*** Opening of PROVIDED ENTRIES ***

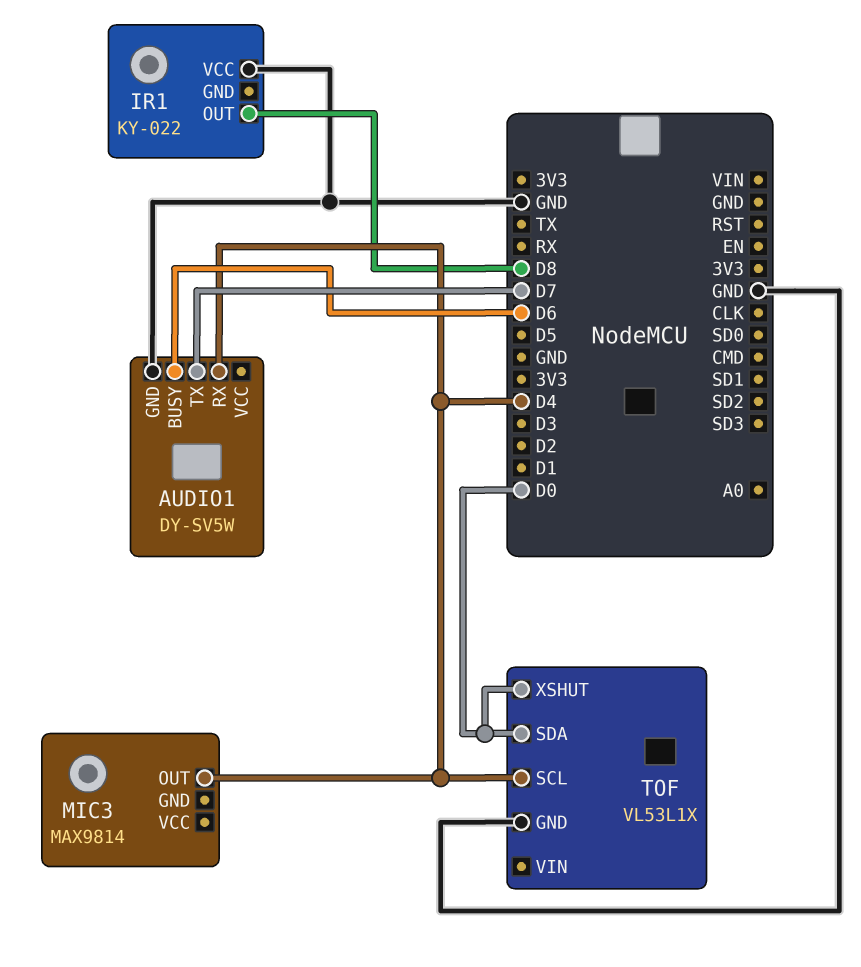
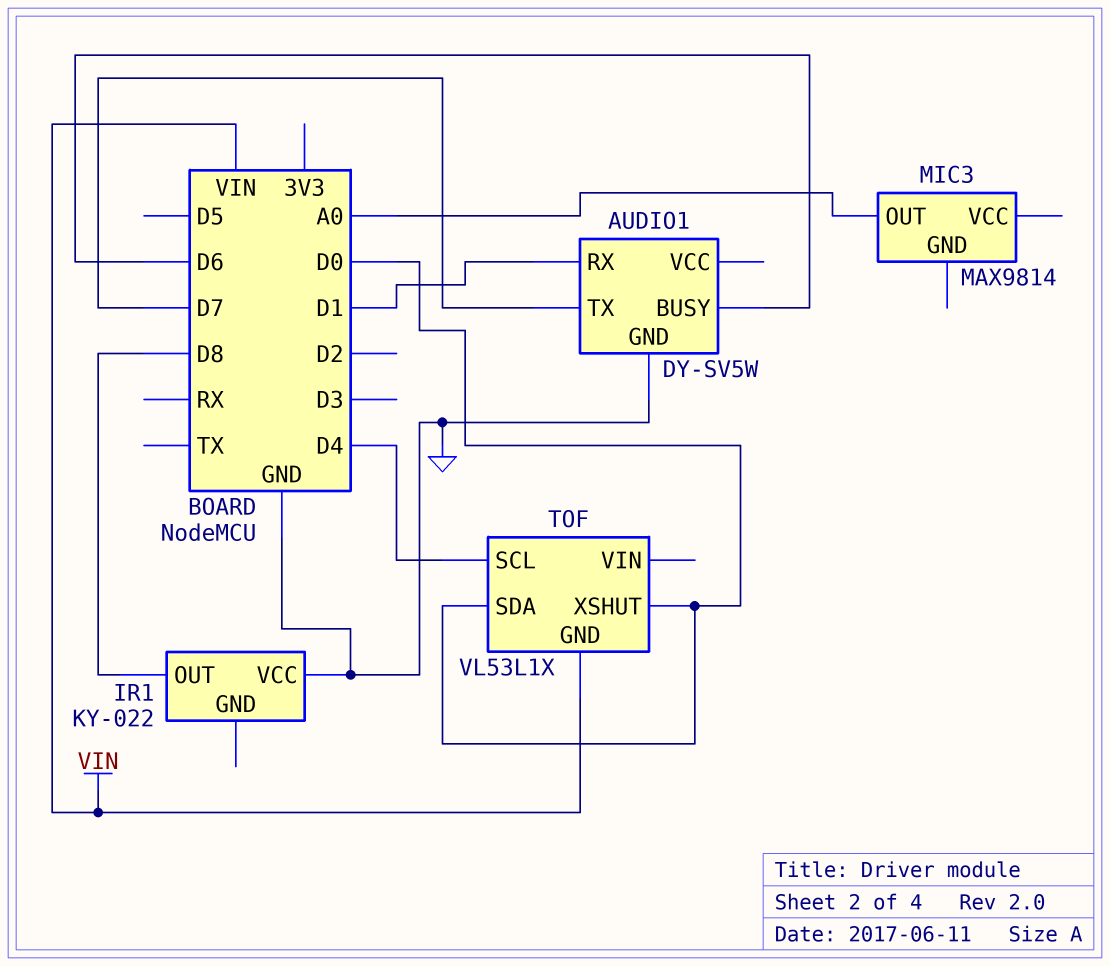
AUDIO1 pin RX: D4 -> D1
MIC3 pin OUT: D4 -> A0
TOF pin GND: GND -> VIN

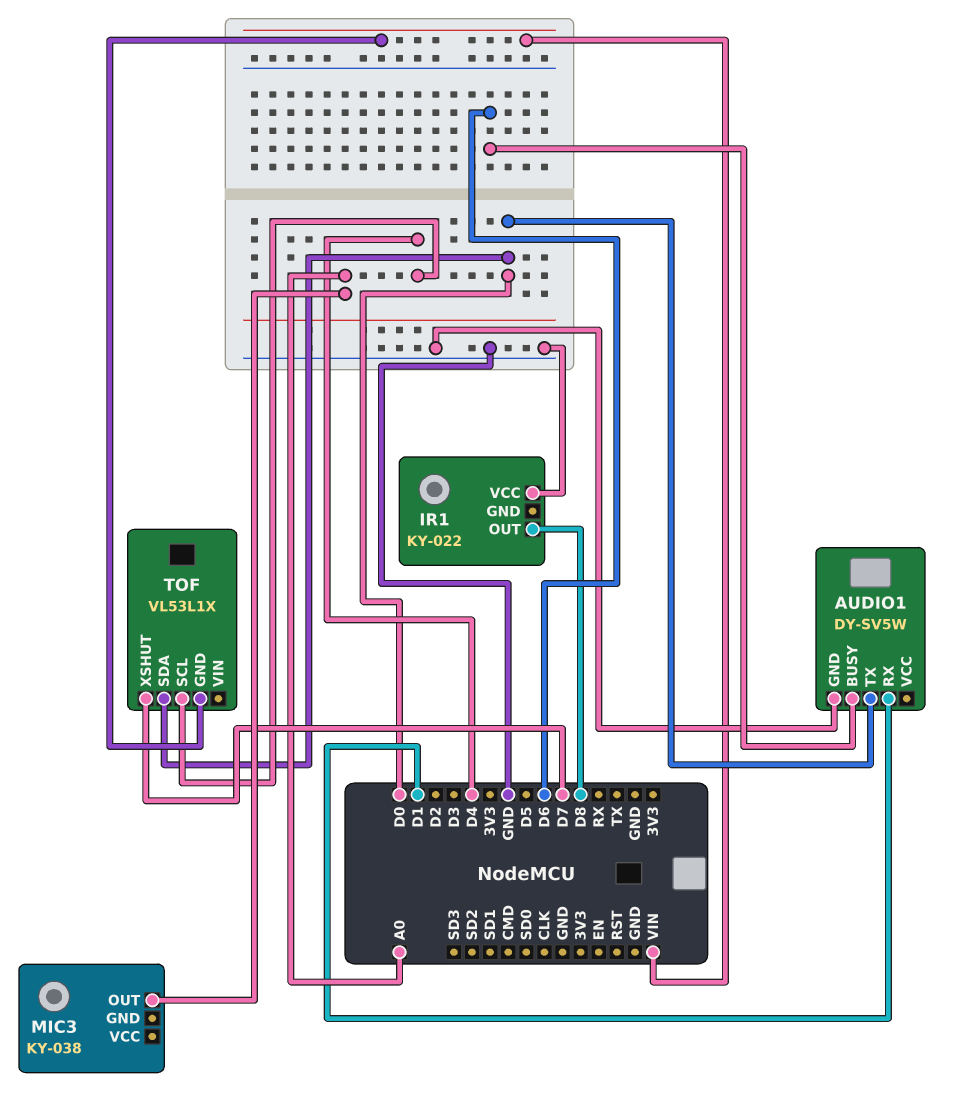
AUDIO1 pin TX: D7 -> D0
MIC3: MAX9814 -> KY-038
TOF pin XSHUT: D0 -> D7

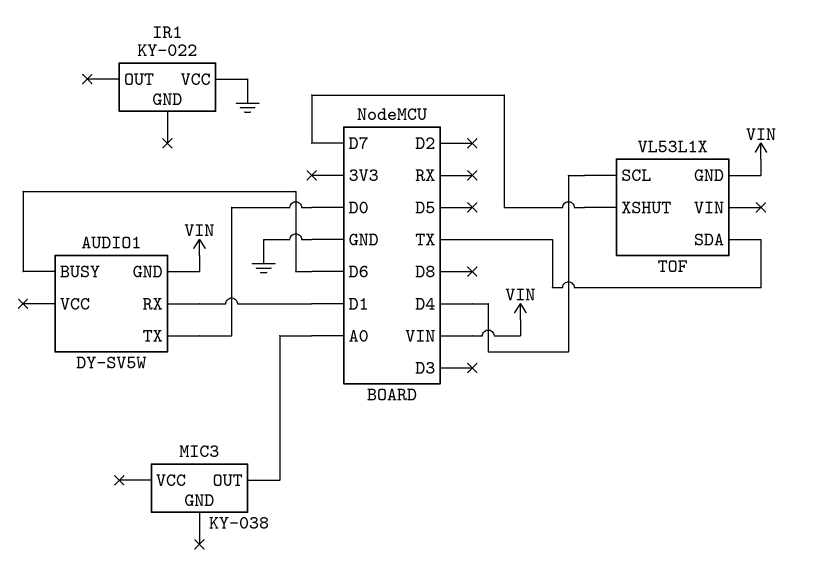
AUDIO1 pin GND: GND -> VIN
IR1 pin OUT: D8 -> none
TOF pin SDA: D0 -> TX

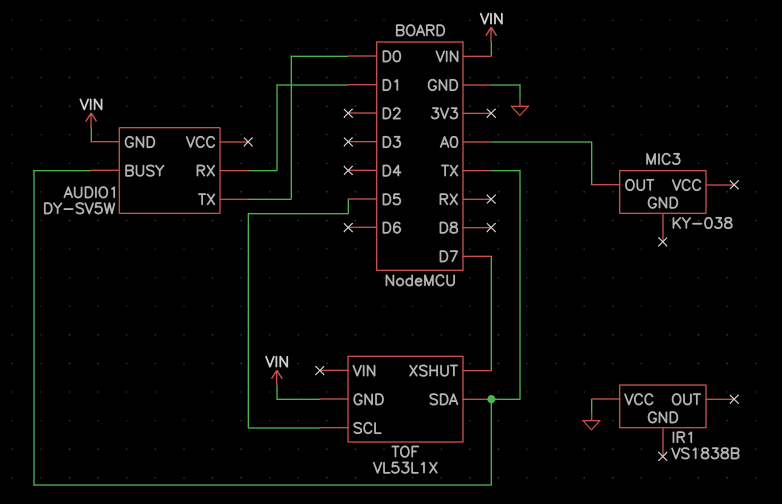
AUDIO1 pin BUSY: D6 -> TX
IR1: KY-022 -> VS1838B
TOF pin SCL: D4 -> D5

*** Close of PROVIDED ENTRIES ***

THE TASK:
The copy you give must run from the line containing "TOF pin XSHUT: D0 -> D7" through the last line of the records, exactly, with the pictures left out.

SOLUTION FOR THIS PROBLEM:
TOF pin XSHUT: D0 -> D7

AUDIO1 pin GND: GND -> VIN
IR1 pin OUT: D8 -> none
TOF pin SDA: D0 -> TX

AUDIO1 pin BUSY: D6 -> TX
IR1: KY-022 -> VS1838B
TOF pin SCL: D4 -> D5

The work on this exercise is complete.